Source material

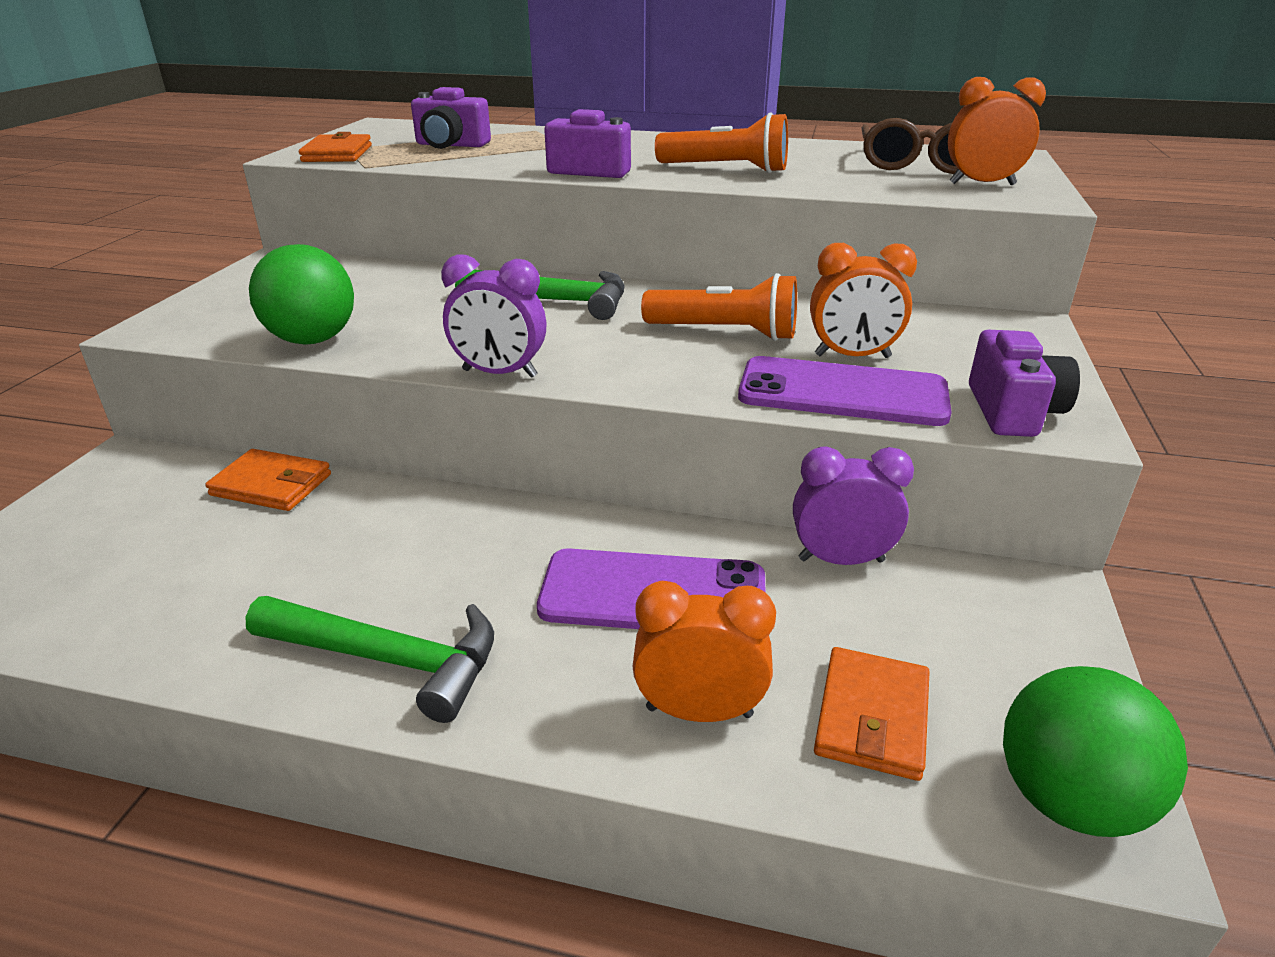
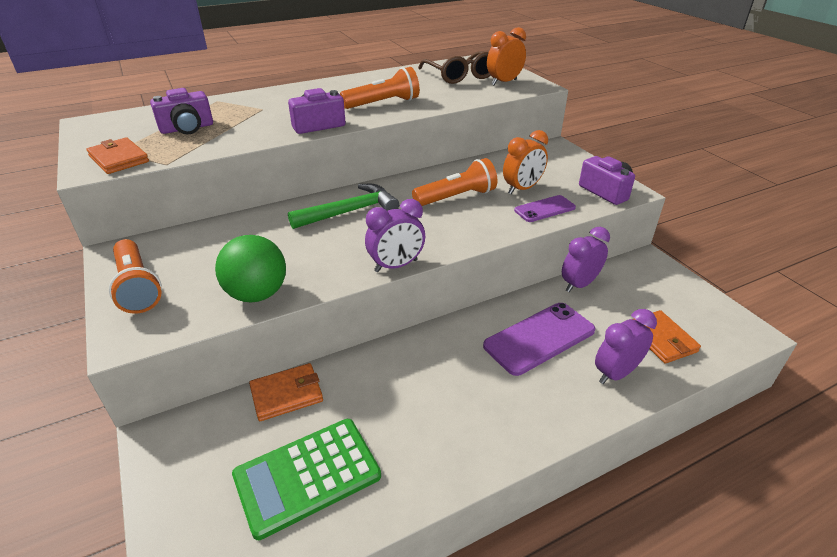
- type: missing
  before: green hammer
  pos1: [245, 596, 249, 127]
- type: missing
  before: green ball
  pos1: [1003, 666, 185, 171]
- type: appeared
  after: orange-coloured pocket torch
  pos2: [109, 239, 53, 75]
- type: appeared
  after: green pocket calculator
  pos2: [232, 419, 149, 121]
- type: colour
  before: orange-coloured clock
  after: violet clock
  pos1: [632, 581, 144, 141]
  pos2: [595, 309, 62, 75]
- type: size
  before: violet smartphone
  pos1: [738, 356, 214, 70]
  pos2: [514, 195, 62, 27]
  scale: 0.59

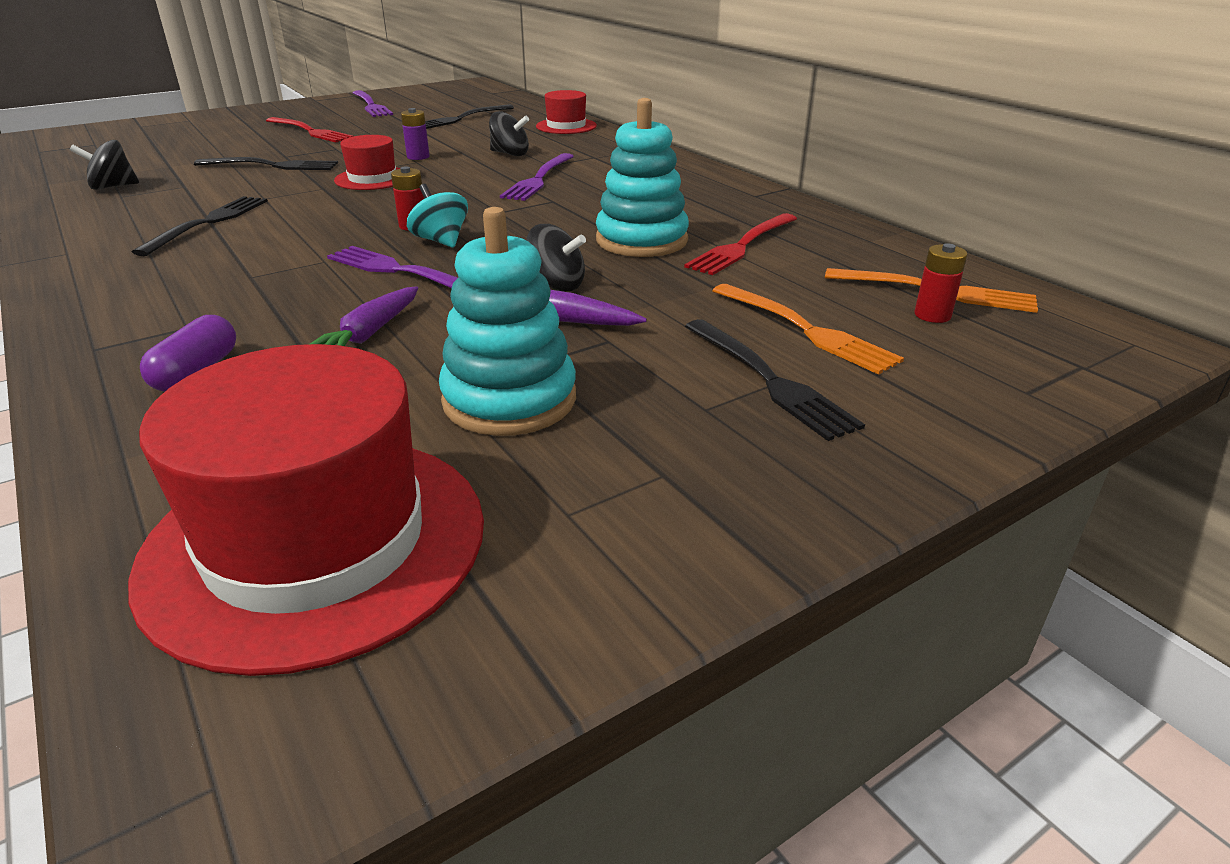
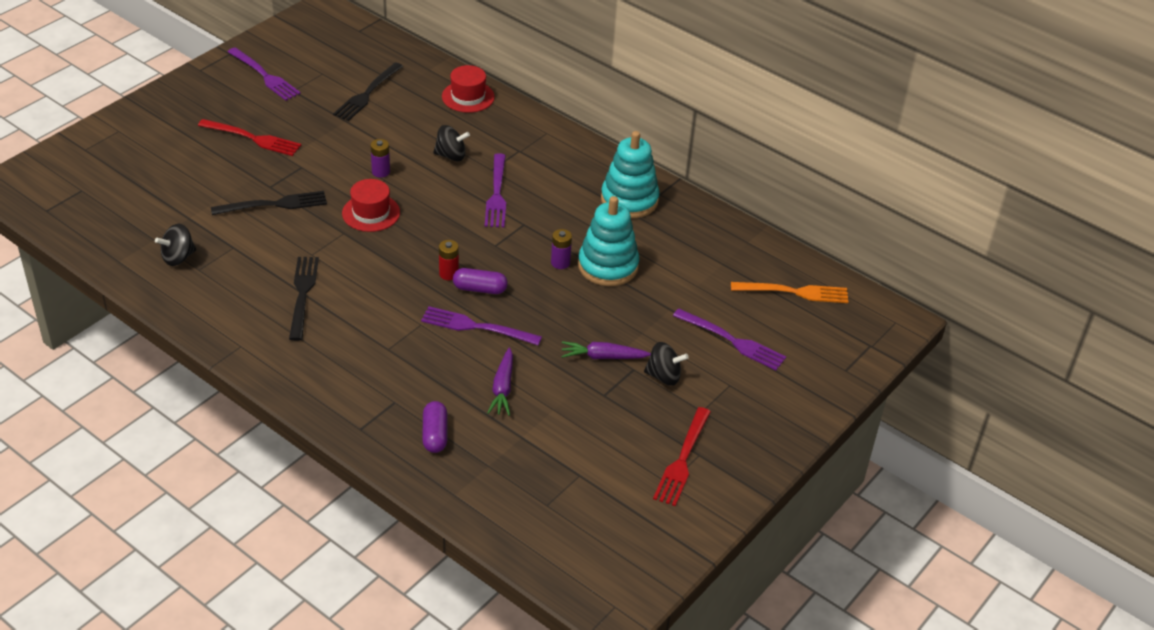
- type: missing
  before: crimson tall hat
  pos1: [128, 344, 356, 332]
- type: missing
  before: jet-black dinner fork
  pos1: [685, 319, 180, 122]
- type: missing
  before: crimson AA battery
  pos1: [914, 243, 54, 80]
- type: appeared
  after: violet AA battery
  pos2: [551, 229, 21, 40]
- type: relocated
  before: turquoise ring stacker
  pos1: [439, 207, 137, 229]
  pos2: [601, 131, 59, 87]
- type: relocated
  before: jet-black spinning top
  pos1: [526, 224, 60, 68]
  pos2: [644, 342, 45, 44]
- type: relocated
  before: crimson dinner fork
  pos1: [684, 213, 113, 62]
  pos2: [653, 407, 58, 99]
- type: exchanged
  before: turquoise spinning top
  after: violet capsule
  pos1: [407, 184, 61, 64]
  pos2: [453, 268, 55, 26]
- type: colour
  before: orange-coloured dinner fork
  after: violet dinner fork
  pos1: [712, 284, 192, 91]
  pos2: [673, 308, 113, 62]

Task prompt
An exact copy of the lines above, from the first through the line that holds "after: violet clock", is what is needed; leave the pictures out.

Result
- type: missing
  before: green hammer
  pos1: [245, 596, 249, 127]
- type: missing
  before: green ball
  pos1: [1003, 666, 185, 171]
- type: appeared
  after: orange-coloured pocket torch
  pos2: [109, 239, 53, 75]
- type: appeared
  after: green pocket calculator
  pos2: [232, 419, 149, 121]
- type: colour
  before: orange-coloured clock
  after: violet clock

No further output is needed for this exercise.